--- begin MATERIAL SUPPLIED ---

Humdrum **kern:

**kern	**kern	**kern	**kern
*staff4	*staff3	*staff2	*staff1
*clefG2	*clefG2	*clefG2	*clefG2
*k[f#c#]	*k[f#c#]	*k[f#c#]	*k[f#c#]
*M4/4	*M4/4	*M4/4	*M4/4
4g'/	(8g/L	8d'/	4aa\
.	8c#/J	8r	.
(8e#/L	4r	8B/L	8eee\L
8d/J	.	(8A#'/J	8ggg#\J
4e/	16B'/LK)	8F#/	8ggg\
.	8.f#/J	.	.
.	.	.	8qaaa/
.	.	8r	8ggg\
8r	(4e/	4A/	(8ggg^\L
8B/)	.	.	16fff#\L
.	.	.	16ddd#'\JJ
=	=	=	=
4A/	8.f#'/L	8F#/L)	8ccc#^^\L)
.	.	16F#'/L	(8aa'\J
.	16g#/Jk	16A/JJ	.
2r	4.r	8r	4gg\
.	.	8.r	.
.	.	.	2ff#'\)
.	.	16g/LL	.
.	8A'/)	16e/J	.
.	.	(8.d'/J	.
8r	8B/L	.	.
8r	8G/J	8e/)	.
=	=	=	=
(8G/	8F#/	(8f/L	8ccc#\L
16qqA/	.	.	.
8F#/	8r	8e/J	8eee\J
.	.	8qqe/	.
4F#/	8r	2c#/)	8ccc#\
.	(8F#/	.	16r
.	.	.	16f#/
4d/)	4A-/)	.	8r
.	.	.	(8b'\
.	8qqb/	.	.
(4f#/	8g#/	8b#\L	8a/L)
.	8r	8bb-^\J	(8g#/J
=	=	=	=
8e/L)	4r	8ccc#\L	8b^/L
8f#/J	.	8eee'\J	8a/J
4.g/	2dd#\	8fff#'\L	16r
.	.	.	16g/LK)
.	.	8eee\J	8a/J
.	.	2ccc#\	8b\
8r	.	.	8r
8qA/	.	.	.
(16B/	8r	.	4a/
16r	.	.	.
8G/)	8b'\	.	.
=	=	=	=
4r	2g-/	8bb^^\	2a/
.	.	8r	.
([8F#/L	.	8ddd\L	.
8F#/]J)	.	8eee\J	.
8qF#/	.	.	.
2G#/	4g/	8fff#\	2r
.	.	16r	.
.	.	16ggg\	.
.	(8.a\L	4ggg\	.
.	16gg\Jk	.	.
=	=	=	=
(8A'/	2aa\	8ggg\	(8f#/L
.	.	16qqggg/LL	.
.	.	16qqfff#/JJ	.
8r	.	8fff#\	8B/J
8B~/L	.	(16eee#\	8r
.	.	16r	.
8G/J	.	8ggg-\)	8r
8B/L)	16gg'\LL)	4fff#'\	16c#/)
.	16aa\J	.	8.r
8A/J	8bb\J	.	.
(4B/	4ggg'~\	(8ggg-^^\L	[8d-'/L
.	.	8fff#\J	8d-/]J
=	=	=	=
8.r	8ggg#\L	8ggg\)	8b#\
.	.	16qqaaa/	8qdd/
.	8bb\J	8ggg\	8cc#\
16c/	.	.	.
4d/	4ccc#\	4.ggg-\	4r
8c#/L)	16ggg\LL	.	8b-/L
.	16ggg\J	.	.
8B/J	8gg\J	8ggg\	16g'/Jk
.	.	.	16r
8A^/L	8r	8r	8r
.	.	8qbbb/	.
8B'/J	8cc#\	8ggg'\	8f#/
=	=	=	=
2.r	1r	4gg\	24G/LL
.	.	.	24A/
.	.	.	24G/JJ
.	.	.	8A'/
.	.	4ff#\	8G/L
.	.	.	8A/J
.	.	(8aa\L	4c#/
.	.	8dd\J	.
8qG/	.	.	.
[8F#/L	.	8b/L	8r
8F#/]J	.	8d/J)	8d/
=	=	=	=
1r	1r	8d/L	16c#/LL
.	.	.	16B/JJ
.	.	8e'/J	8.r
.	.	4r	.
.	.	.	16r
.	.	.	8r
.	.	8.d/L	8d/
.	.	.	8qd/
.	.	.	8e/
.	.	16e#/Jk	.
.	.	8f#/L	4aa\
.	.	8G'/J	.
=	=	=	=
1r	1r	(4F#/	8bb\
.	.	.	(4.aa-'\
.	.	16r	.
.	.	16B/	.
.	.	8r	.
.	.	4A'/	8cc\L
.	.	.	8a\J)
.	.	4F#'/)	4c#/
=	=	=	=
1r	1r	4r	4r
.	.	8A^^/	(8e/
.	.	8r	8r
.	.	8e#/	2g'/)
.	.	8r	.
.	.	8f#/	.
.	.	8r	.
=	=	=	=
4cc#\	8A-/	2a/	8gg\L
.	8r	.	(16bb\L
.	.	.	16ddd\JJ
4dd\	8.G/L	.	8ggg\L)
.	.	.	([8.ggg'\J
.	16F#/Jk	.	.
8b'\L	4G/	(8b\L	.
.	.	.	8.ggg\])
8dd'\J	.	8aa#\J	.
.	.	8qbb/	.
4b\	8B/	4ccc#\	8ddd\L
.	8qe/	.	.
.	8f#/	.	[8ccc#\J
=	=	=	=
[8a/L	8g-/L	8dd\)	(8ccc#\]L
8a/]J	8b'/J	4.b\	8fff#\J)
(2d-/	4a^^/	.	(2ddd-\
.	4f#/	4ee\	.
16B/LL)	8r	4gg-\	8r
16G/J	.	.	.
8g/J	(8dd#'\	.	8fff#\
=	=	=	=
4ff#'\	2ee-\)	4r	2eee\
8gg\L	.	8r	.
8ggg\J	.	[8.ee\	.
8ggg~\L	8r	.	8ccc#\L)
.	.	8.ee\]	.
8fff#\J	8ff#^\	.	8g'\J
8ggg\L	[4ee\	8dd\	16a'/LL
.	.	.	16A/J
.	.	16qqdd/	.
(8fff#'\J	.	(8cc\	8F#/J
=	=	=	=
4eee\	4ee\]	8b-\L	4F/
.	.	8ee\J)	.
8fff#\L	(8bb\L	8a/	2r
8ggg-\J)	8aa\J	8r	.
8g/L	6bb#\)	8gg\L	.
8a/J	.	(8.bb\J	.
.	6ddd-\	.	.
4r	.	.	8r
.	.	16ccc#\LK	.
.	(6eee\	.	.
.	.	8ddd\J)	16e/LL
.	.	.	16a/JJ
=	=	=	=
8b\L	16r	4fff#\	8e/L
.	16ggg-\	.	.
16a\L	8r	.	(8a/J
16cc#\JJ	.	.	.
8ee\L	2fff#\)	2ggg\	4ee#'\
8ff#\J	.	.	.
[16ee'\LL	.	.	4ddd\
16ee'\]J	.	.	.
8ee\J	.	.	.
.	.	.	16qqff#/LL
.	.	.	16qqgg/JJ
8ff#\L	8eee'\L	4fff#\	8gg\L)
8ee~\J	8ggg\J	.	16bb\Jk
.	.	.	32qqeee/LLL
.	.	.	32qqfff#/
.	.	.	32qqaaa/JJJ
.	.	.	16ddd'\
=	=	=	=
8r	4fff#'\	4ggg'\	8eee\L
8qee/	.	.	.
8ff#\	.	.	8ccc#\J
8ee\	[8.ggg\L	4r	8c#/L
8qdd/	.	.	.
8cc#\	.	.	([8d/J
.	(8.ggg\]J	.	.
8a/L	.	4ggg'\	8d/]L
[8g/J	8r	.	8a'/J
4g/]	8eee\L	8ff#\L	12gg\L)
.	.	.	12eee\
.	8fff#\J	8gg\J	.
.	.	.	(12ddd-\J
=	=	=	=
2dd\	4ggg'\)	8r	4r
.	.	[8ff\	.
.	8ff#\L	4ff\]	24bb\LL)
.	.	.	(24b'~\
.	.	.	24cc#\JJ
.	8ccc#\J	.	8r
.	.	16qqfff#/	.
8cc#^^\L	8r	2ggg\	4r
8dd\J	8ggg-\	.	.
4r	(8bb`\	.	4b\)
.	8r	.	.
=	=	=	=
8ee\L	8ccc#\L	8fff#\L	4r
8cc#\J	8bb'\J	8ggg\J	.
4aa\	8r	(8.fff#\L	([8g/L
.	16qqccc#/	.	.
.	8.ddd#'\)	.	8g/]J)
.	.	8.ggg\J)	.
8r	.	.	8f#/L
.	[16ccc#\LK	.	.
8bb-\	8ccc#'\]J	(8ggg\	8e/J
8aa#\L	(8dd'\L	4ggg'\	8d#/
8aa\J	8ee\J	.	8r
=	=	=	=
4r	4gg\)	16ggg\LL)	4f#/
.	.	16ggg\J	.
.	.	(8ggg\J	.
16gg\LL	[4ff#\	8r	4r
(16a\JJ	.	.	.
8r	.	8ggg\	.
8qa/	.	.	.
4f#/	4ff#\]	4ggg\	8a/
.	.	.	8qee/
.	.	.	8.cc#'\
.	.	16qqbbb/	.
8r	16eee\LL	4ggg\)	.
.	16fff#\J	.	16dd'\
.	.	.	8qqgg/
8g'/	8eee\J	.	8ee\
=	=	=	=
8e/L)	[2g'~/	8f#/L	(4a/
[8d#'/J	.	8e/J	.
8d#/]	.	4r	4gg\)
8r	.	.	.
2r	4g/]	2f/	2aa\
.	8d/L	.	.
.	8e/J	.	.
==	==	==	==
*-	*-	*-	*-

--- end MATERIAL SUPPLIED ---
--- begin MATERIAL SUPPLIED ---

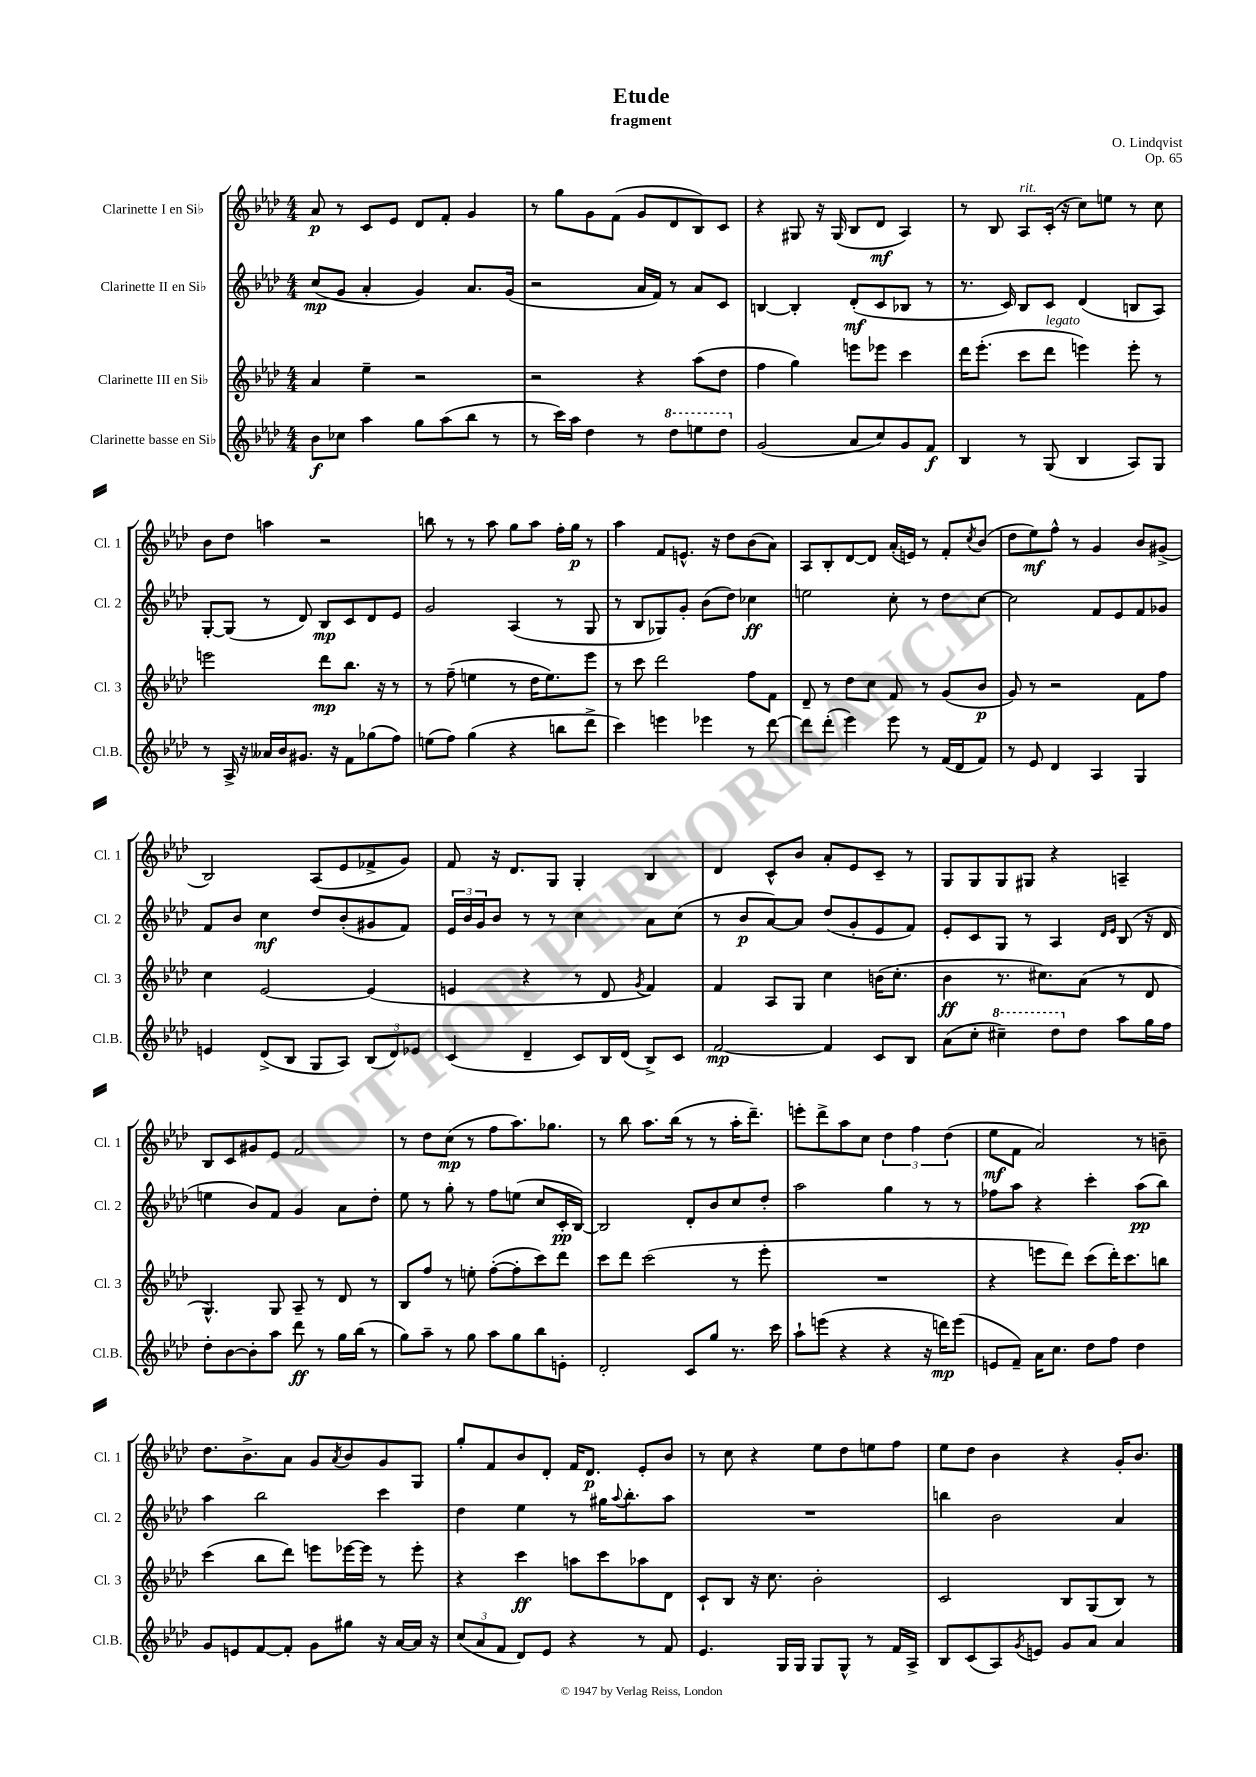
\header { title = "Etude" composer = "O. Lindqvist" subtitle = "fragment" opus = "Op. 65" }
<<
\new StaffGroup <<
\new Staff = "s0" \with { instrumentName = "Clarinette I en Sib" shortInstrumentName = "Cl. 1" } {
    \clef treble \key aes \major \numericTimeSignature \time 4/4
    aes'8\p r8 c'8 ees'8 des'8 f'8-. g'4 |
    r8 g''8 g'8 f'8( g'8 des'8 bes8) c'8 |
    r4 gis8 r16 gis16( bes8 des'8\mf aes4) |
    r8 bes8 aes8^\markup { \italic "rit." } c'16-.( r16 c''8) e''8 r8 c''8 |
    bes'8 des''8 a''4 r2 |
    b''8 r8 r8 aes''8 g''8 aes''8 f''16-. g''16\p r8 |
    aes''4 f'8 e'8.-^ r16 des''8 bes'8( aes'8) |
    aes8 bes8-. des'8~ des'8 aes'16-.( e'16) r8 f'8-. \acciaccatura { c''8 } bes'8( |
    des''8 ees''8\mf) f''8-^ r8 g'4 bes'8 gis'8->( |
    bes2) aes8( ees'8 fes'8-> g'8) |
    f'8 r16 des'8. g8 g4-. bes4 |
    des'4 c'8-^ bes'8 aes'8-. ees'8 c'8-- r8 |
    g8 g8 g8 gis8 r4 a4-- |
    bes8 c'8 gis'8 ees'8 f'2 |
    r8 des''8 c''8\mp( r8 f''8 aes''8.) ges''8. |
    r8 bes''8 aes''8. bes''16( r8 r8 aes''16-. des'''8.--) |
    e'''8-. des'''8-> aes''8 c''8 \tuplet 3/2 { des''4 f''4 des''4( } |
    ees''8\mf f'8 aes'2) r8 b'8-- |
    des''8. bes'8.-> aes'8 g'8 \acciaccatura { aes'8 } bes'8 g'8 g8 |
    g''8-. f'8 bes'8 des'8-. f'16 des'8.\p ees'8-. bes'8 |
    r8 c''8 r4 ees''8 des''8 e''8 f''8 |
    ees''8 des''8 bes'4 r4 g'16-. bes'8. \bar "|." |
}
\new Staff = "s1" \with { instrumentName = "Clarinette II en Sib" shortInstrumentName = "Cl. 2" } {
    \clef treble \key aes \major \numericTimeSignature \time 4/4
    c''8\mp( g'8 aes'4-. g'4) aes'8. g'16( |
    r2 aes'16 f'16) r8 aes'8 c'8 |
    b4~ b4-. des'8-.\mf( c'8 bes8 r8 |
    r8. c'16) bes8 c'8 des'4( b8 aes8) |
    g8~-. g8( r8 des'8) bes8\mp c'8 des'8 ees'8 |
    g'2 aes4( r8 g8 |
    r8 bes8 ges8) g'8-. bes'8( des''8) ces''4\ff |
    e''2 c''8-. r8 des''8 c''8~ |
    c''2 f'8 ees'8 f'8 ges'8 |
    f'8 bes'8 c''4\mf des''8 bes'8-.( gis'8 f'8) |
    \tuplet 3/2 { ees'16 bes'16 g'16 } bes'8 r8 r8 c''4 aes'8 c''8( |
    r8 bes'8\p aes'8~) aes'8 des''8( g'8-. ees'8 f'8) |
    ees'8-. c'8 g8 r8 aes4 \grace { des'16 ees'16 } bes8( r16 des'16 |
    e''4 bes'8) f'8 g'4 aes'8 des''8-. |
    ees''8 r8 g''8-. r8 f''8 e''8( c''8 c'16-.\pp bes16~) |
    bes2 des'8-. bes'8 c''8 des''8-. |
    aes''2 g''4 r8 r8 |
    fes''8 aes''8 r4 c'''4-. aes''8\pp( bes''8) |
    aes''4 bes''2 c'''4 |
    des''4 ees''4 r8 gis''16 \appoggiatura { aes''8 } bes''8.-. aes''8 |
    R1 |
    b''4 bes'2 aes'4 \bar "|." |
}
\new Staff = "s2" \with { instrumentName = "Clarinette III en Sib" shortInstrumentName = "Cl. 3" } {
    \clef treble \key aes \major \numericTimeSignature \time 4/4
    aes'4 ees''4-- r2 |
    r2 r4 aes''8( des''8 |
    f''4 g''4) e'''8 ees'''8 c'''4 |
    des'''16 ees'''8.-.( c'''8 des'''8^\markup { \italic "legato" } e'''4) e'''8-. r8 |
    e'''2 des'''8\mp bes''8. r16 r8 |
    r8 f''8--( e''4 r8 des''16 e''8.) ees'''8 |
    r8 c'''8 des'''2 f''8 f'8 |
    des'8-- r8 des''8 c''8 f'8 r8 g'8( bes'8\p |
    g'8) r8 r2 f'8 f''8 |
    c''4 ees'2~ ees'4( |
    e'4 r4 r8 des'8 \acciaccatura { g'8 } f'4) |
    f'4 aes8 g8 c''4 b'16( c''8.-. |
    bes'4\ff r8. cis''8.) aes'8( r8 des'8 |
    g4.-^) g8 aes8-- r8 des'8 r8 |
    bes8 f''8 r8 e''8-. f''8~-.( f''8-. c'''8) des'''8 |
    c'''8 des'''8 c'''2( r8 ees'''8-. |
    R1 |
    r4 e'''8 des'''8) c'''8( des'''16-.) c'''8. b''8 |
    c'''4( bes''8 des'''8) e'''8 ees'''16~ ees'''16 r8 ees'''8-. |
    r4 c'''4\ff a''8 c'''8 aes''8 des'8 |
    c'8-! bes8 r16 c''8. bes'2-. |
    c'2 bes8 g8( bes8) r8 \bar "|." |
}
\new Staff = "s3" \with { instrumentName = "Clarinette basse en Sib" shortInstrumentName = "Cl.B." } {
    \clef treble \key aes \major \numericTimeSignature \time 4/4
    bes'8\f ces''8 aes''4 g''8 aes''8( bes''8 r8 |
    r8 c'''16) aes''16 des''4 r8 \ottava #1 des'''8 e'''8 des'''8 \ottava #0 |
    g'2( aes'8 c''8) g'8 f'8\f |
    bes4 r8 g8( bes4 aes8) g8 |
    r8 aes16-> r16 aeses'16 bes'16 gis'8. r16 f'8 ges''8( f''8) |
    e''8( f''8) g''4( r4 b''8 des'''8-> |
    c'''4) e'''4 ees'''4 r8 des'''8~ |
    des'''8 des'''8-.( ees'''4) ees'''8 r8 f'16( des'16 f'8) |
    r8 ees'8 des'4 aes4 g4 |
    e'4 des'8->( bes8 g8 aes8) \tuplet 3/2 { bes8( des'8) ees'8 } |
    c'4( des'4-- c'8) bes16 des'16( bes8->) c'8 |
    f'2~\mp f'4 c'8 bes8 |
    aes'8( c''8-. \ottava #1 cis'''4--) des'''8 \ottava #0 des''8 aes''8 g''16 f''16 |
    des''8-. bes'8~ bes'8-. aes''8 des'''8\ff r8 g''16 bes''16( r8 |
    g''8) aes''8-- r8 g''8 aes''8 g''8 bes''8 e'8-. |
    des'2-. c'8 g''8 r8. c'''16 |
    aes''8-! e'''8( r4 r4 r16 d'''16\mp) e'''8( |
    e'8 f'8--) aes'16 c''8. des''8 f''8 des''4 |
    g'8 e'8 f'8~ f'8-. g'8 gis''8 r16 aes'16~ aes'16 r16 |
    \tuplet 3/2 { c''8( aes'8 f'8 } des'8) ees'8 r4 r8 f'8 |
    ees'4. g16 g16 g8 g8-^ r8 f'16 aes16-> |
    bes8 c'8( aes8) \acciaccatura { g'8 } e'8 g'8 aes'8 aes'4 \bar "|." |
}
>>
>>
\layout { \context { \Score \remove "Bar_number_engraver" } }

--- end MATERIAL SUPPLIED ---
--- begin MATERIAL SUPPLIED ---

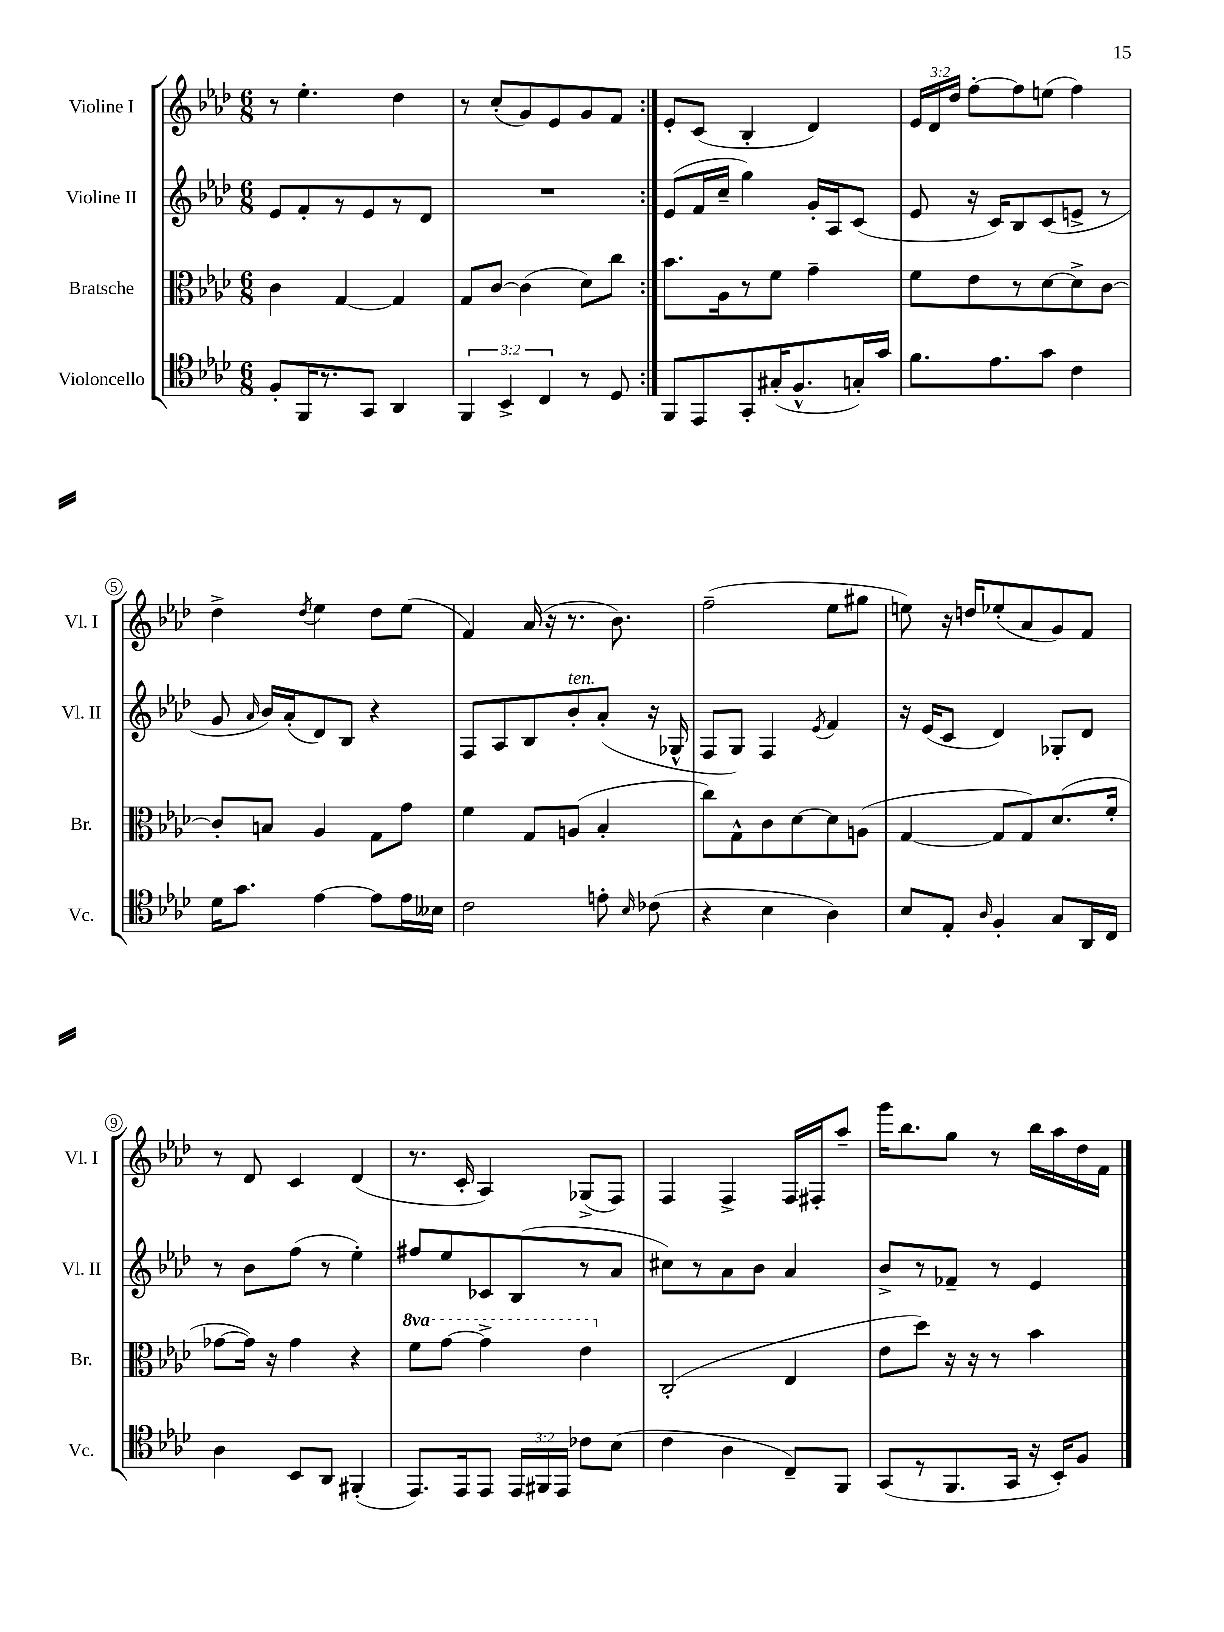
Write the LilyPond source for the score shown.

--- end MATERIAL SUPPLIED ---

- **PROBLEM DESCRIPTION**
List every line of the items above that contains the string "markup".

- **WRITTEN RESPONSE**
    r8 bes8 aes8^\markup { \italic "rit." } c'16-.( r16 c''8) e''8 r8 c''8 |
    des'''16 ees'''8.-.( c'''8 des'''8^\markup { \italic "legato" } e'''4) e'''8-. r8 |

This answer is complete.